Records excerpted from a collection >>
────────────────────
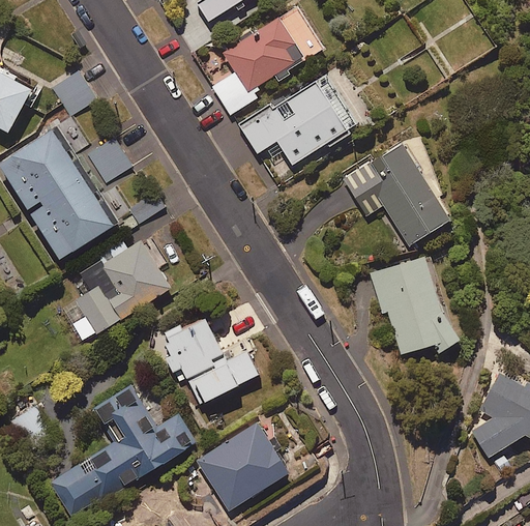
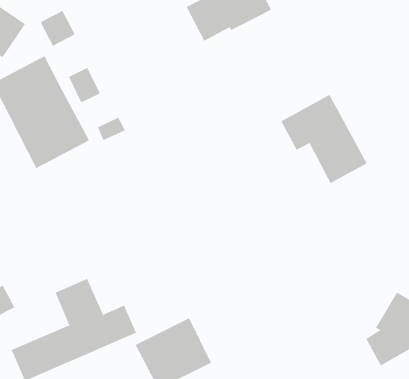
building: [237,70,359,166] -> none
building: [70,234,171,342] -> none
building: [367,256,459,354] -> none
building: [155,314,260,407] -> none

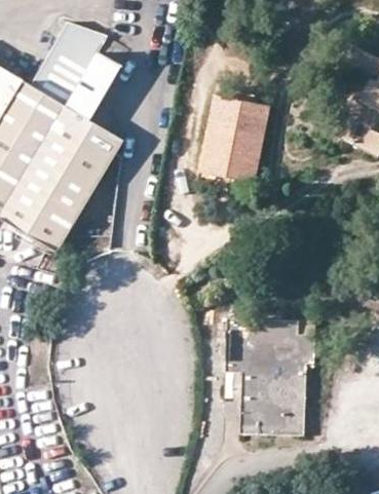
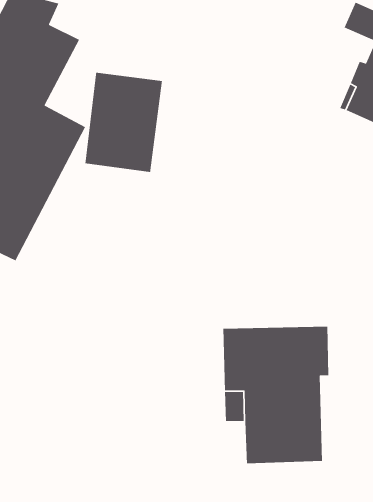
building: [199,99,270,187] -> [84,72,163,173]

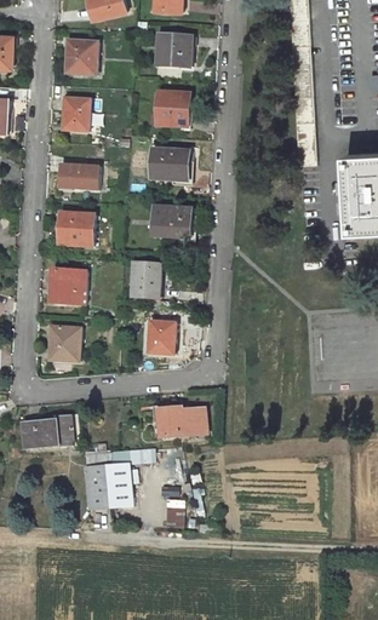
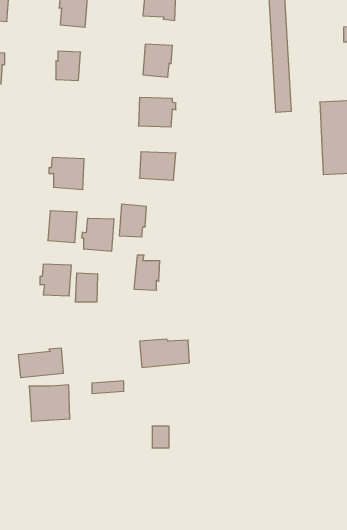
building: [58,163,98,190] -> none
building: none -> [82,218,114,251]
building: none -> [75,273,97,302]
building: [85,466,128,505] -> [29,385,70,421]

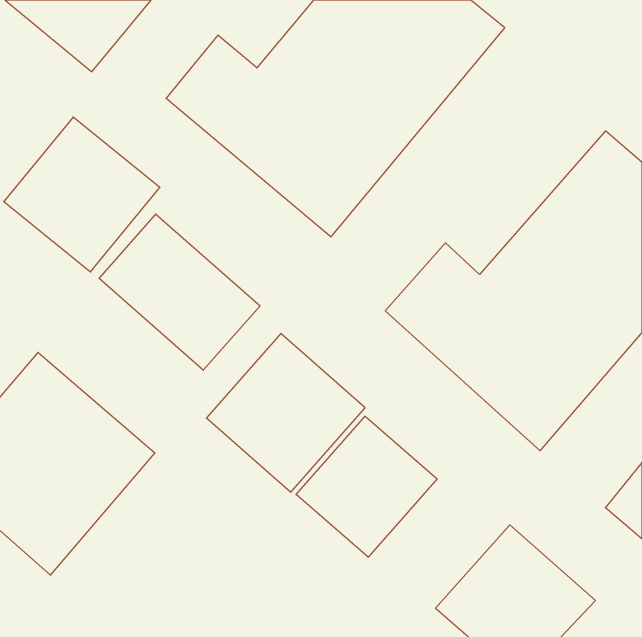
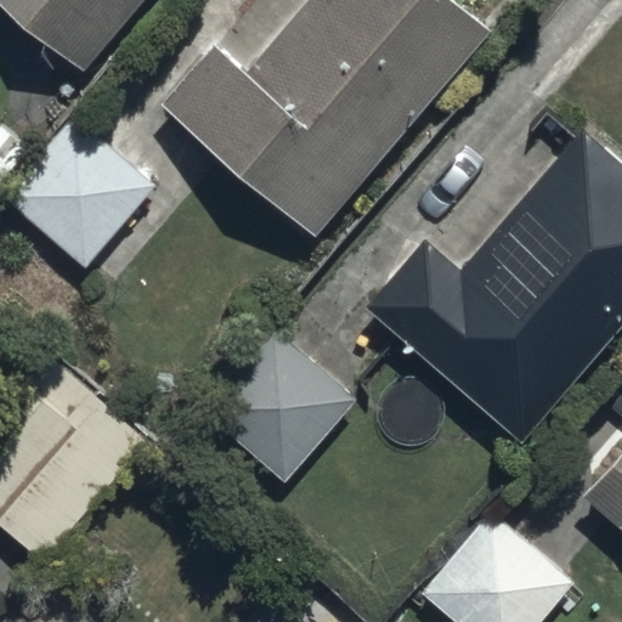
building: [99,214,260,370] -> none
building: [296,416,437,557] -> none

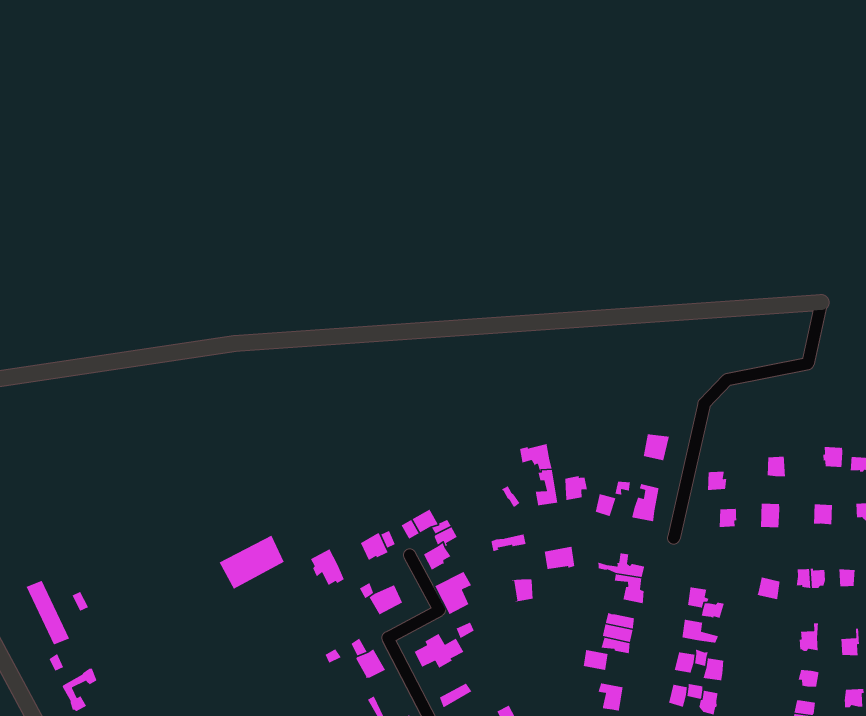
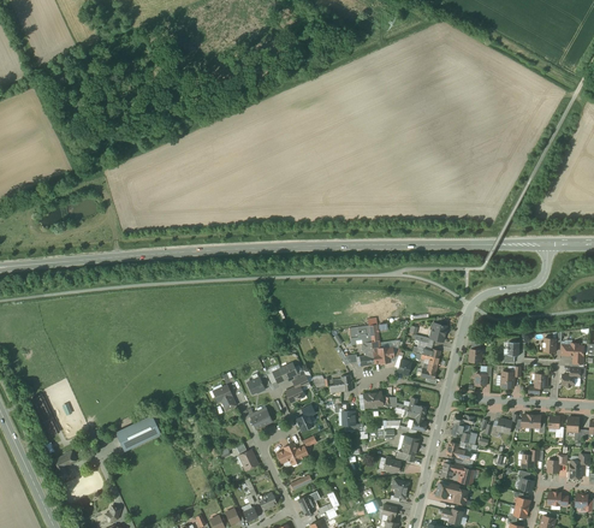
building: [219,535,285,590] -> [117,416,159,450]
────────────────────
Could you return each entry word for word, with the images omitted?

building: [237,70,359,166] -> none
building: [70,234,171,342] -> none
building: [367,256,459,354] -> none
building: [155,314,260,407] -> none

building: [199,99,270,187] -> [84,72,163,173]

building: [58,163,98,190] -> none
building: none -> [82,218,114,251]
building: none -> [75,273,97,302]
building: [85,466,128,505] -> [29,385,70,421]

building: [99,214,260,370] -> none
building: [296,416,437,557] -> none

building: [219,535,285,590] -> [117,416,159,450]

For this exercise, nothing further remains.